> _Provided entries_
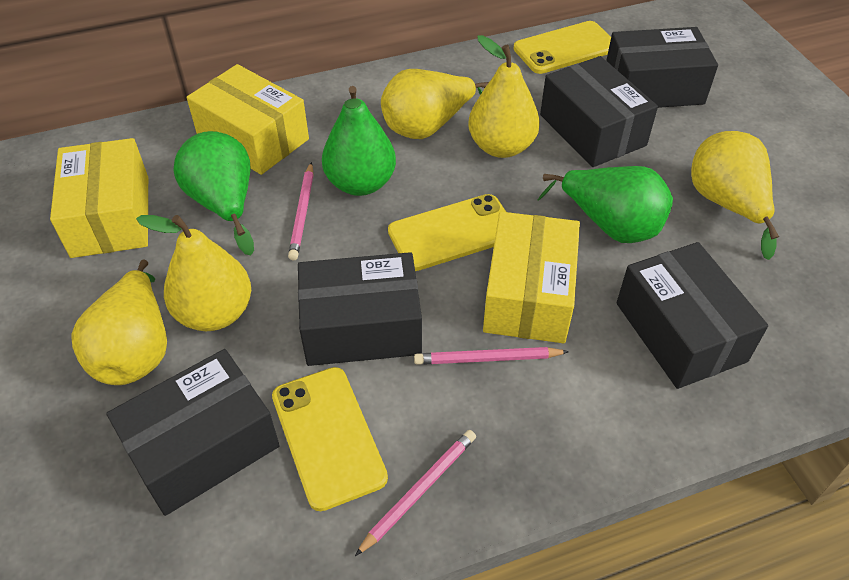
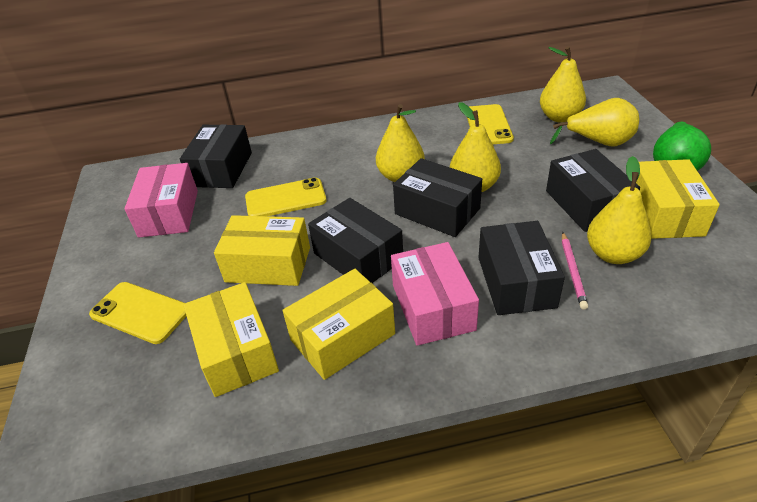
green pear: 3 -> 1
pink box: 0 -> 2
pink pencil: 3 -> 1
yellow box: 3 -> 4

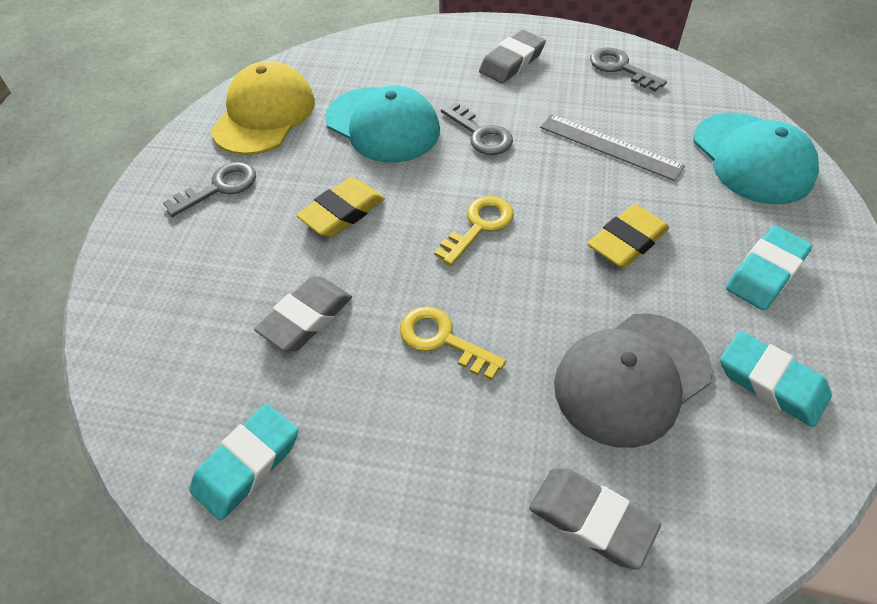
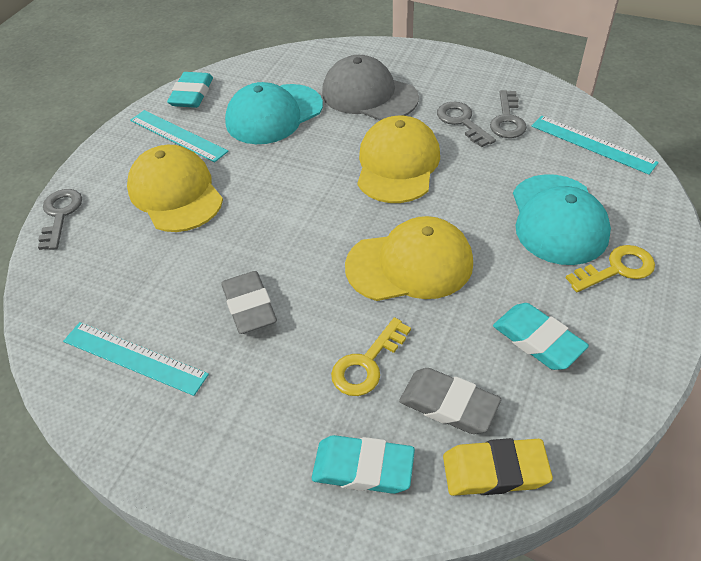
grey eraser: 3 -> 2
grey ruler: 1 -> 0
turquoise ruler: 0 -> 3
yellow cap: 1 -> 3
yellow eraser: 2 -> 1

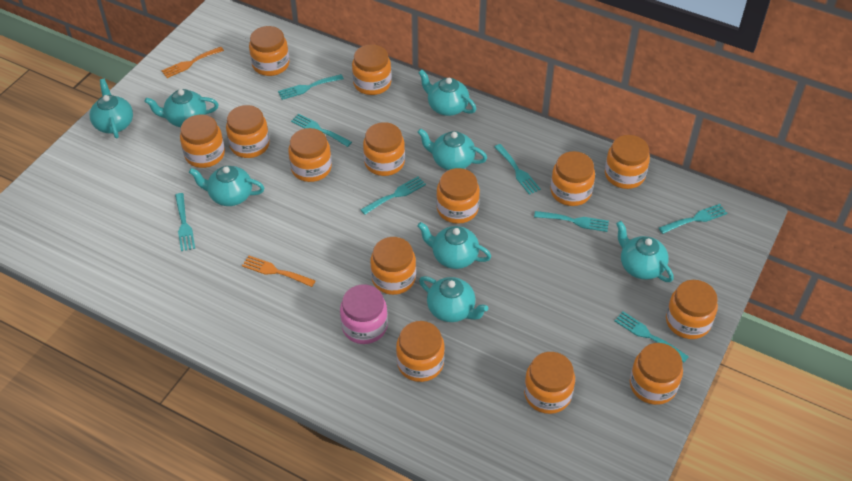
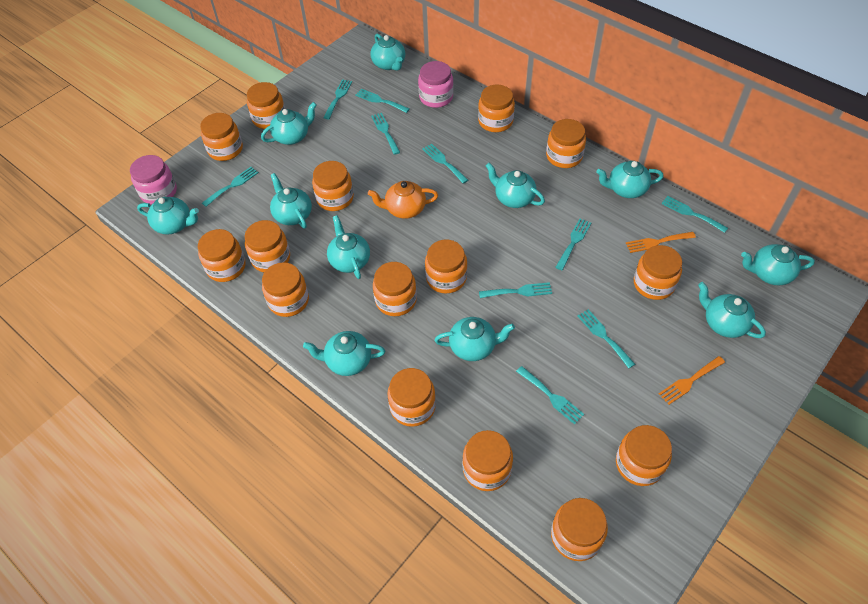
orange jar: 14 -> 15
orange teapot: 0 -> 1
pink jar: 1 -> 2
turquoise fork: 8 -> 10
turquoise teapot: 8 -> 11

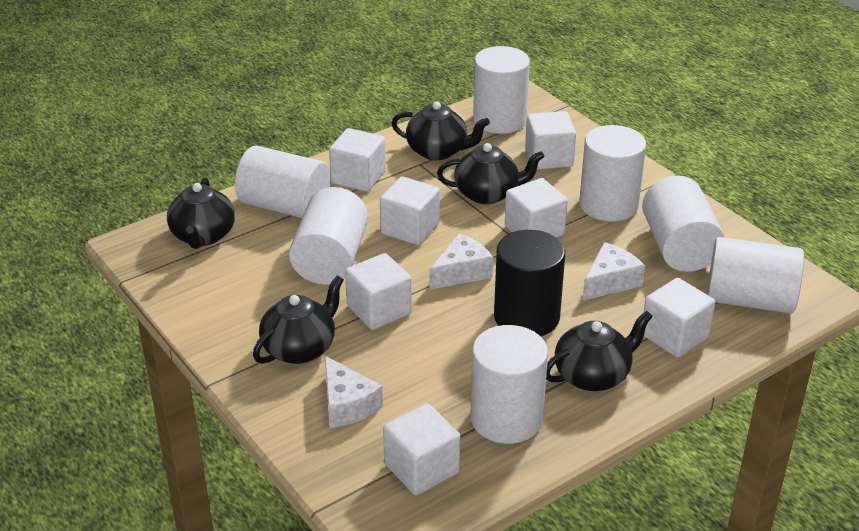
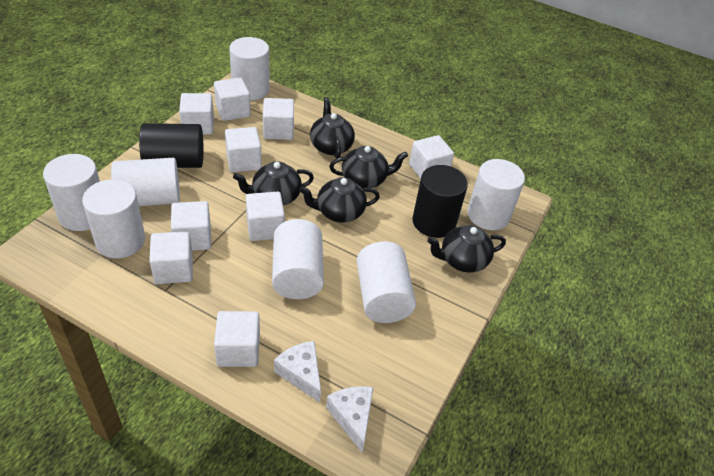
black cylinder: 1 -> 2
white cheese: 3 -> 2
white cube: 7 -> 9

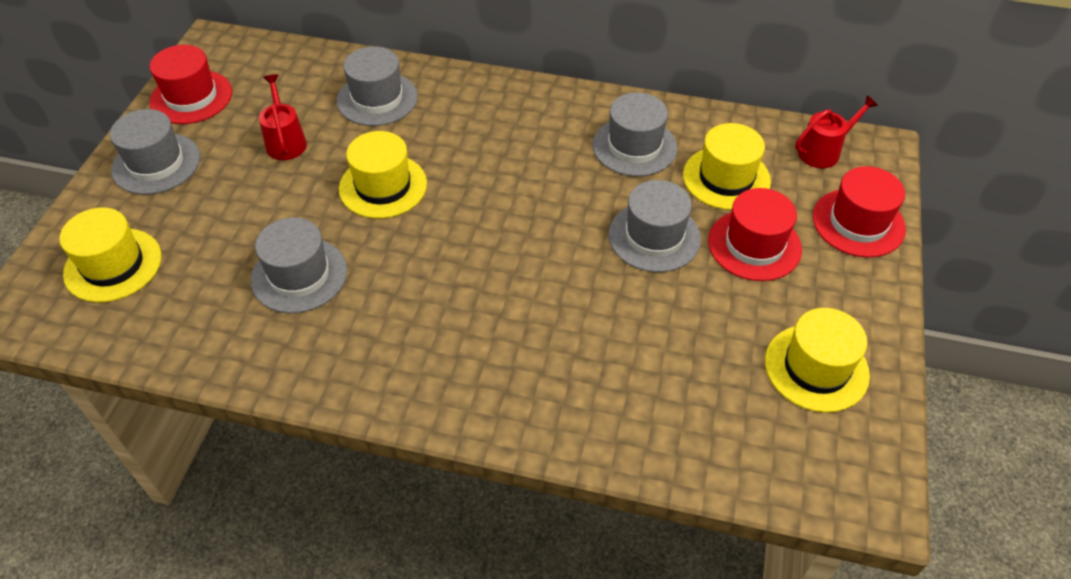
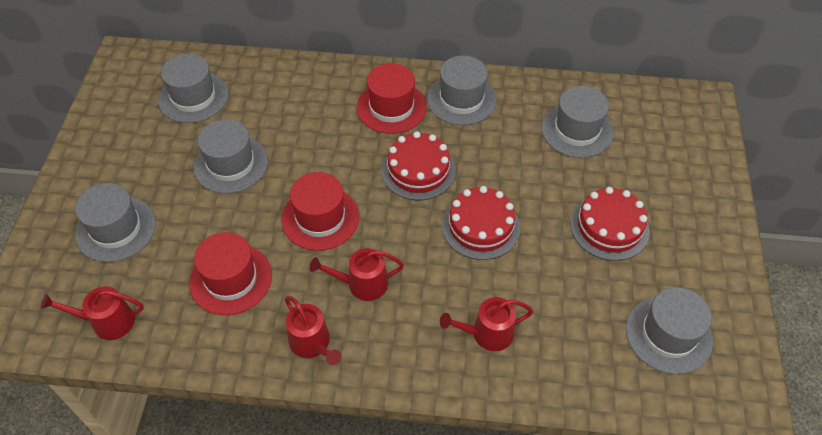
grey hat: 5 -> 6
red cake: 0 -> 3
red watering can: 2 -> 4
yellow hat: 4 -> 0

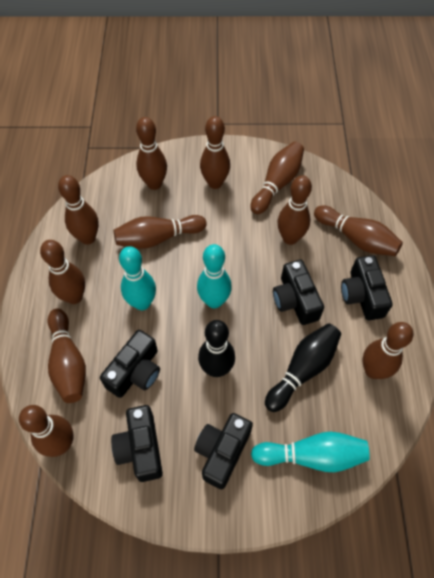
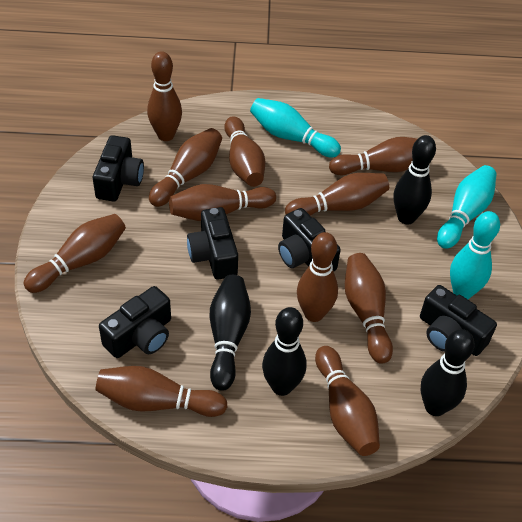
black bowling pin: 2 -> 4

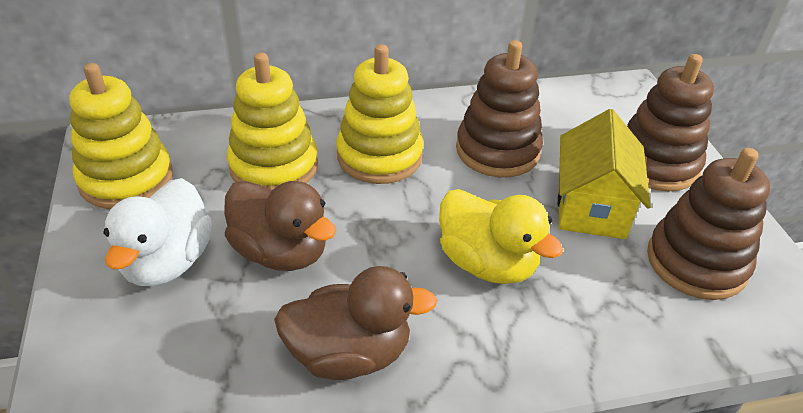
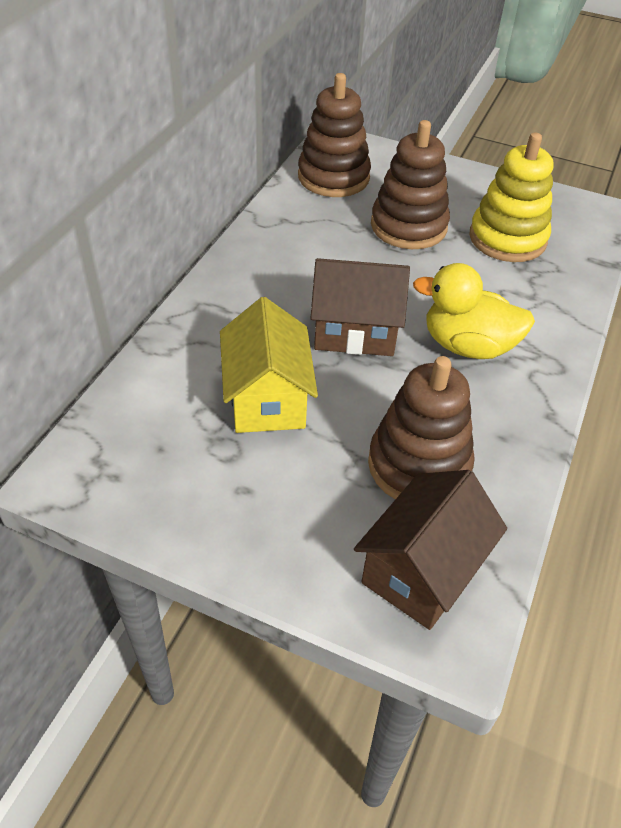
brown duck: 2 -> 0
brown house: 0 -> 2
white duck: 1 -> 0
yellow stacking toy: 3 -> 1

> _Brief_
Hand back the records above exactly, leaving out every picture.

> _Your response_
green pear: 3 -> 1
pink box: 0 -> 2
pink pencil: 3 -> 1
yellow box: 3 -> 4

grey eraser: 3 -> 2
grey ruler: 1 -> 0
turquoise ruler: 0 -> 3
yellow cap: 1 -> 3
yellow eraser: 2 -> 1

orange jar: 14 -> 15
orange teapot: 0 -> 1
pink jar: 1 -> 2
turquoise fork: 8 -> 10
turquoise teapot: 8 -> 11

black cylinder: 1 -> 2
white cheese: 3 -> 2
white cube: 7 -> 9

grey hat: 5 -> 6
red cake: 0 -> 3
red watering can: 2 -> 4
yellow hat: 4 -> 0

black bowling pin: 2 -> 4

brown duck: 2 -> 0
brown house: 0 -> 2
white duck: 1 -> 0
yellow stacking toy: 3 -> 1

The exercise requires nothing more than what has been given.